** Work task **
Where does the word "diode" appear in the entries below? Copy each line that holds it.

** Provided entries **

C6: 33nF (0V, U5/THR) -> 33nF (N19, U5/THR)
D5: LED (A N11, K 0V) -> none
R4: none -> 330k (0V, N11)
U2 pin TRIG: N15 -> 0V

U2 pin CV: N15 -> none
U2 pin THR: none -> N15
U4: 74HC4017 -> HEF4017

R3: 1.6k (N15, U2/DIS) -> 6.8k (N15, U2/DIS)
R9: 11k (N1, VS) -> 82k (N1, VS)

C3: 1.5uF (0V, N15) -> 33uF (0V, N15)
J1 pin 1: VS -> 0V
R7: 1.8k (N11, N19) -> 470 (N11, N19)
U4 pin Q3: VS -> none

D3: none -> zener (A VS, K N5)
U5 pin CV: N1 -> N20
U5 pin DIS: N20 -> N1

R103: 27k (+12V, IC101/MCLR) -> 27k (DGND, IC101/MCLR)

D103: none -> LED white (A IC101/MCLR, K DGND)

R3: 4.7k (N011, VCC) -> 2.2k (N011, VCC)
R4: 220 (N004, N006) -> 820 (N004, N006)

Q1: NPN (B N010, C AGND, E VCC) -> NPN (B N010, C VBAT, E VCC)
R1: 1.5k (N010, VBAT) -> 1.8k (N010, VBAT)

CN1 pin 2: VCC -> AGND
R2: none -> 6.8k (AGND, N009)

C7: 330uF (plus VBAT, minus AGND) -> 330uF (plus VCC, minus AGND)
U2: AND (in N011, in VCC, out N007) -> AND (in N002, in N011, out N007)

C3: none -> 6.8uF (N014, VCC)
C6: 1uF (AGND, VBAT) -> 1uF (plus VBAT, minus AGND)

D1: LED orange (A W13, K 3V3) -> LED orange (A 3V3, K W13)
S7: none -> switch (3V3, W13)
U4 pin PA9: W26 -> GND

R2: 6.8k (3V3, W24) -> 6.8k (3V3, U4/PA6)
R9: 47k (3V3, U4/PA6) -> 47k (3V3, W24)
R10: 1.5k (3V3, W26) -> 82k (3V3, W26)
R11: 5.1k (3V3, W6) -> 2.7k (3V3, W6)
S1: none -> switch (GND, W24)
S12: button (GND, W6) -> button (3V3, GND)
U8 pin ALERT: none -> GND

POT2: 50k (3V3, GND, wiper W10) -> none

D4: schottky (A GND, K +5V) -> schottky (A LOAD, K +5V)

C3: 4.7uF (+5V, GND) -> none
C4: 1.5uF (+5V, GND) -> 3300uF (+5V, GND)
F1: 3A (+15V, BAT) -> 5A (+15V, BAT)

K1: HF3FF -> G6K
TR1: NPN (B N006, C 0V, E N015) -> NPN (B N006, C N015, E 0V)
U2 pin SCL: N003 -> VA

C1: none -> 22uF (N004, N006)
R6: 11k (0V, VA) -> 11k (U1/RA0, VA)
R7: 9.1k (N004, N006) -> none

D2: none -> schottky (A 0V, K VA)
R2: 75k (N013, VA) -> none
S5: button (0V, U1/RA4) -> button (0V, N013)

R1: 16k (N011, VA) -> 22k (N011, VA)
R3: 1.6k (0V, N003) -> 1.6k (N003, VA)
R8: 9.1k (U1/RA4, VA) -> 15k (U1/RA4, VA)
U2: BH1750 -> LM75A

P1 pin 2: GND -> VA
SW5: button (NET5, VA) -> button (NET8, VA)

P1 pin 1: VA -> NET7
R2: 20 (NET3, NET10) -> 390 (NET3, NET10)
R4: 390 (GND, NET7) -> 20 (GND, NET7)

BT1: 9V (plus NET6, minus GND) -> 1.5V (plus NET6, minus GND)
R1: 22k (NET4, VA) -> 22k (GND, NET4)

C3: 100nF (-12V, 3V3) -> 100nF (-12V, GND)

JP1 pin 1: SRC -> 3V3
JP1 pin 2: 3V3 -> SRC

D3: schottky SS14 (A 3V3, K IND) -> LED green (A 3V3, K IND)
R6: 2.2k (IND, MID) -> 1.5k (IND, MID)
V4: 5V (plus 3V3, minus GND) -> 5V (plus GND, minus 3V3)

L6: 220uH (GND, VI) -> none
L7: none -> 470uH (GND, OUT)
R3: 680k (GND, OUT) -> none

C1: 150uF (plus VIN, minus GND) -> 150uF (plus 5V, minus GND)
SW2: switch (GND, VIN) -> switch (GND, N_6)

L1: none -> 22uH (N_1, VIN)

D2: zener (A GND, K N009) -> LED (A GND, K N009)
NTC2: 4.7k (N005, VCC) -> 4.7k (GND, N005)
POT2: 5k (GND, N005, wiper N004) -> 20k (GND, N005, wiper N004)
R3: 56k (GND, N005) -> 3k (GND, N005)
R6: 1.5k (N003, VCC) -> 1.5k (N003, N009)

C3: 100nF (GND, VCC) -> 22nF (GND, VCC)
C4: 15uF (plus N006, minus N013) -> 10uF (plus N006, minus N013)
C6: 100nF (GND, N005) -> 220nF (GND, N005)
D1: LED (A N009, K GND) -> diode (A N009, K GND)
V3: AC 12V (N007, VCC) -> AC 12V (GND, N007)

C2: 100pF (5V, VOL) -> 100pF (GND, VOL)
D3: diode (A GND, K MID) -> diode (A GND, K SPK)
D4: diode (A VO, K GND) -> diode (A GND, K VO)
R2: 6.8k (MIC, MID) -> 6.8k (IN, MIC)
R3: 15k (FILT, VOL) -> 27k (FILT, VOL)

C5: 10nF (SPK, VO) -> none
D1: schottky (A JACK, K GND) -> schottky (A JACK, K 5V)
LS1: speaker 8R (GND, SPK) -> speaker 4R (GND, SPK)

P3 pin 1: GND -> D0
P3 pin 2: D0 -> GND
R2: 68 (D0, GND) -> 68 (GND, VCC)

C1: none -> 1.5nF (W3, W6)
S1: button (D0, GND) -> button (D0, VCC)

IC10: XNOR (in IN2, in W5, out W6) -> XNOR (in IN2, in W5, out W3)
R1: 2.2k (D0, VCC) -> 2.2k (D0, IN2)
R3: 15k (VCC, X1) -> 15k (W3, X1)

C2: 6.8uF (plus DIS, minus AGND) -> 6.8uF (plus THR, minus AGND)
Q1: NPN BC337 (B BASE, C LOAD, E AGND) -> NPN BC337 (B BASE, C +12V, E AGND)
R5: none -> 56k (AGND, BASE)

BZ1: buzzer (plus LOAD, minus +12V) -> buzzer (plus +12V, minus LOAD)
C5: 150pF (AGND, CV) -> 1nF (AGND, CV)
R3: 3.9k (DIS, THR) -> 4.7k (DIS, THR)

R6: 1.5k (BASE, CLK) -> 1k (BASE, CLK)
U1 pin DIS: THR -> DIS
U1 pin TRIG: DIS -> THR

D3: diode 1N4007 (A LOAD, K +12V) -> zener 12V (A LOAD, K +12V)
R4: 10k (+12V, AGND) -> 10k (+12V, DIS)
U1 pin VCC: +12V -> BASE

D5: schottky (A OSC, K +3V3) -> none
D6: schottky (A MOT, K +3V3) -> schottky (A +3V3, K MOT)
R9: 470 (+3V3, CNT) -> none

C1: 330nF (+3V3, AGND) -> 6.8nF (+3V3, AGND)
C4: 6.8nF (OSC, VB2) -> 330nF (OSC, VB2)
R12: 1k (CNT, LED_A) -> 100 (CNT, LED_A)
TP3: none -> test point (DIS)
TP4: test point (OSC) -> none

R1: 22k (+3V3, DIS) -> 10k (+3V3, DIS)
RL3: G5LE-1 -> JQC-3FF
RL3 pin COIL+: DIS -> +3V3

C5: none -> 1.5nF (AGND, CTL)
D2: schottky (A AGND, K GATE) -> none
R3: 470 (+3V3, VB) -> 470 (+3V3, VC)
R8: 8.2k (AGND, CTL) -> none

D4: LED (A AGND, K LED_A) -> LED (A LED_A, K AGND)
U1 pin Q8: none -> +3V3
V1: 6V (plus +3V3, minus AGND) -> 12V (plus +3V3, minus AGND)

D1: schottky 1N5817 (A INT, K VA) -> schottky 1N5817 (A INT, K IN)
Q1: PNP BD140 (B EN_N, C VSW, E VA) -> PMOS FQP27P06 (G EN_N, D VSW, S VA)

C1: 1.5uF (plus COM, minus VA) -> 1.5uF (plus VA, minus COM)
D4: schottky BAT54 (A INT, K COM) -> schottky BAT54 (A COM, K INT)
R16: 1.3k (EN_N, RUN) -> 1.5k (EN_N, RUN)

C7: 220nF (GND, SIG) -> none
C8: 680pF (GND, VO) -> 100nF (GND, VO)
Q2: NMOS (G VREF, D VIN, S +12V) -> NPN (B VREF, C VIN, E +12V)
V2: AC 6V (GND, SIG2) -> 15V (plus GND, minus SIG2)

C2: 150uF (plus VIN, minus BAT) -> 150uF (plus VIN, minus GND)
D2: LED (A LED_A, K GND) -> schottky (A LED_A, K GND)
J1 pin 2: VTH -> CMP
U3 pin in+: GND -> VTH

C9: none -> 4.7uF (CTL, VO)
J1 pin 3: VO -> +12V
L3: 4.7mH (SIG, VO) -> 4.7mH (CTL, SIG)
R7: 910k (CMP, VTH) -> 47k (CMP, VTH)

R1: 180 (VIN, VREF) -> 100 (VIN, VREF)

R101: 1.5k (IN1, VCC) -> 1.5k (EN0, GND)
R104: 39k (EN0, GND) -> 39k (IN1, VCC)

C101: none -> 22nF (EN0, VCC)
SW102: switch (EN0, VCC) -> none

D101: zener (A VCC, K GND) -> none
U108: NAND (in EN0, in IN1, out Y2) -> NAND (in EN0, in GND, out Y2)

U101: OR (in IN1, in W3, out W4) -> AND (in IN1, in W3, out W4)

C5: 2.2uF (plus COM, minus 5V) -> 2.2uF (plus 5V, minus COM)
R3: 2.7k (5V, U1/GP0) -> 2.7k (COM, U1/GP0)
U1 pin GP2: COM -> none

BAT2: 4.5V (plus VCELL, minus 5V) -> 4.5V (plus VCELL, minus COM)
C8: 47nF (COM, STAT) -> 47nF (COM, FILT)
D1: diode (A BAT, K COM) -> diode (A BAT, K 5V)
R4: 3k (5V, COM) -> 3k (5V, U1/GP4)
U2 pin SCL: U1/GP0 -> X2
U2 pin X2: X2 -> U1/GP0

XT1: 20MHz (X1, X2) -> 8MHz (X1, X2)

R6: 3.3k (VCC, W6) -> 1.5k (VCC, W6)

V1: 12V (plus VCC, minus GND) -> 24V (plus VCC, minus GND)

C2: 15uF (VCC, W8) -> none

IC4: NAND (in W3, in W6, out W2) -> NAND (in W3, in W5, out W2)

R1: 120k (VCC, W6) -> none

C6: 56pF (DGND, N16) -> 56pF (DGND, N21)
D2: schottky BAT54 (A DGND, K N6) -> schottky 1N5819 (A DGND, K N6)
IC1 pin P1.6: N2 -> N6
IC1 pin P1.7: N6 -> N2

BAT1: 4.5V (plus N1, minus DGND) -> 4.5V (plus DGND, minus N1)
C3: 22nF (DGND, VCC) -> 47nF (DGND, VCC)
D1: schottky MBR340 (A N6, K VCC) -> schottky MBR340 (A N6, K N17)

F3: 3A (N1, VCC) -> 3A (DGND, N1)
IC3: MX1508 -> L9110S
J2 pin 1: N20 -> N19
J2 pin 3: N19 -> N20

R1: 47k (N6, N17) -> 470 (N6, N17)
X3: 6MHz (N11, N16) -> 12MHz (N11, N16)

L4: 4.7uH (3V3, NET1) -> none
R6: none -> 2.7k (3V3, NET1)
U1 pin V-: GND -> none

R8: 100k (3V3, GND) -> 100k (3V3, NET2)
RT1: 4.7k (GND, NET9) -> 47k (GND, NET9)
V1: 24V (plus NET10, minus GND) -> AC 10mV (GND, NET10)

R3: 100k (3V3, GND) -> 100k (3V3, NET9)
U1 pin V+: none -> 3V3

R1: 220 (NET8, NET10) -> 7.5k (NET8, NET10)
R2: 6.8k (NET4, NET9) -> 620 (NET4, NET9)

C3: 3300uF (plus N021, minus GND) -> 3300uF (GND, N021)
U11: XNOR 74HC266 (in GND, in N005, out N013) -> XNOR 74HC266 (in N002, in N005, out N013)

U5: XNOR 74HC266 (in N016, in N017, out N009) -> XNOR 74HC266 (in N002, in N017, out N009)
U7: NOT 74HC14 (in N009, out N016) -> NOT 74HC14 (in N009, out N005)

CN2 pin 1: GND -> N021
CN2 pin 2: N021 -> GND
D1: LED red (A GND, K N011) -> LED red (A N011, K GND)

** Result of this exercise **
D1: LED (A N009, K GND) -> diode (A N009, K GND)
D3: diode (A GND, K MID) -> diode (A GND, K SPK)
D4: diode (A VO, K GND) -> diode (A GND, K VO)
D3: diode 1N4007 (A LOAD, K +12V) -> zener 12V (A LOAD, K +12V)
D1: diode (A BAT, K COM) -> diode (A BAT, K 5V)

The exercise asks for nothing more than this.